Copy out the lines beginning at the one with "(513, 255) = (251, 573): yellow" and ending at the last line of the data, both included; pictures stay out.

---- RECORDS SUPPLIED

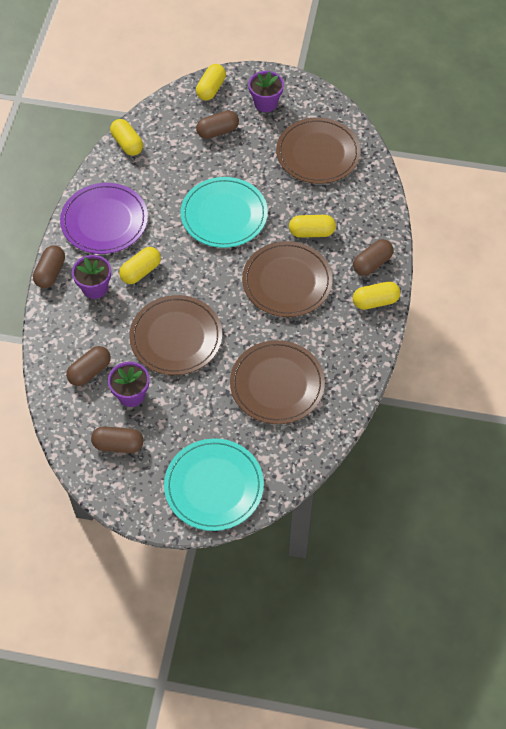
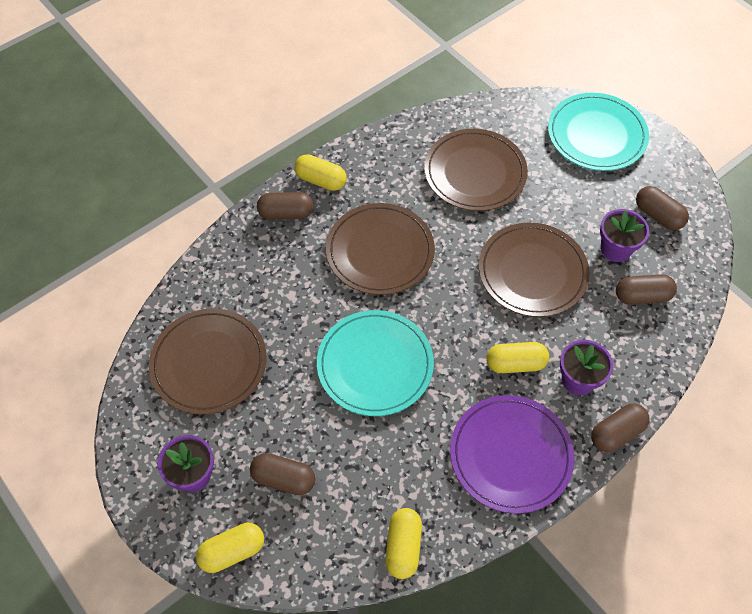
camera: 140 degrees left, 0 degrees up
(311, 232) = (308, 282): yellow capsule -> none

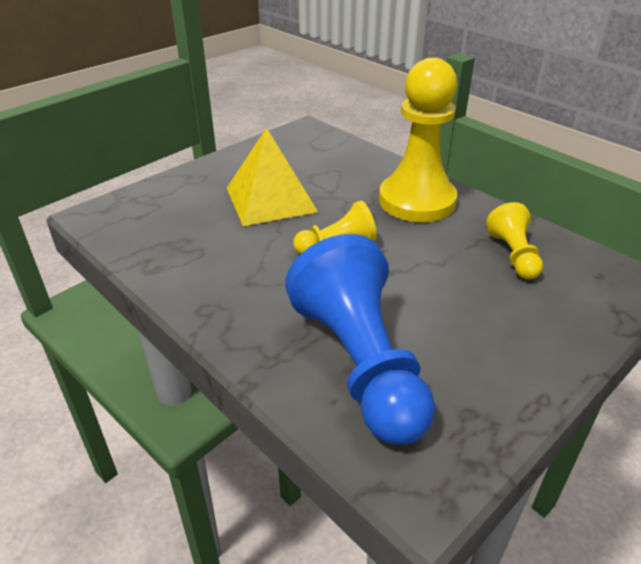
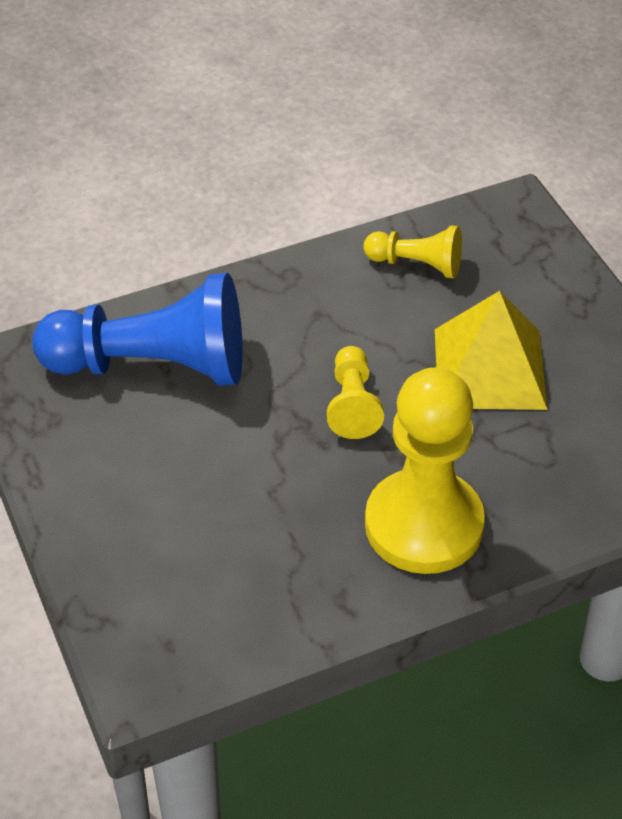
camera: 110 degrees right, 10 degrees up
(513, 255) = (251, 573): yellow pawn -> yellow pawn (416, 264)

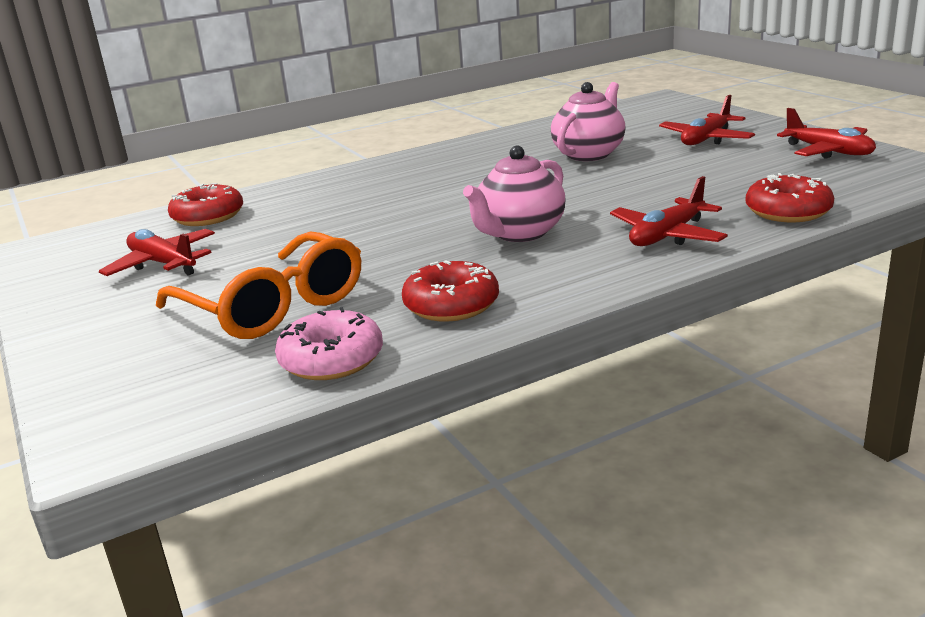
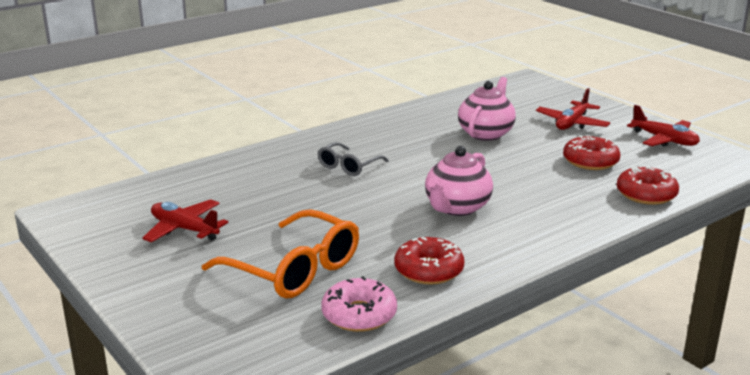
camera: 10 degrees left, 0 degrees up
(208, 216) = (198, 184): red donut -> red donut (590, 161)
(400, 193) = (348, 166): none -> grey glasses
(667, 236) = (566, 213): red plane -> none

--------

**ANSWER TO THE PROBLEM**
(513, 255) = (251, 573): yellow pawn -> yellow pawn (416, 264)

camera: 10 degrees left, 0 degrees up
(208, 216) = (198, 184): red donut -> red donut (590, 161)
(400, 193) = (348, 166): none -> grey glasses
(667, 236) = (566, 213): red plane -> none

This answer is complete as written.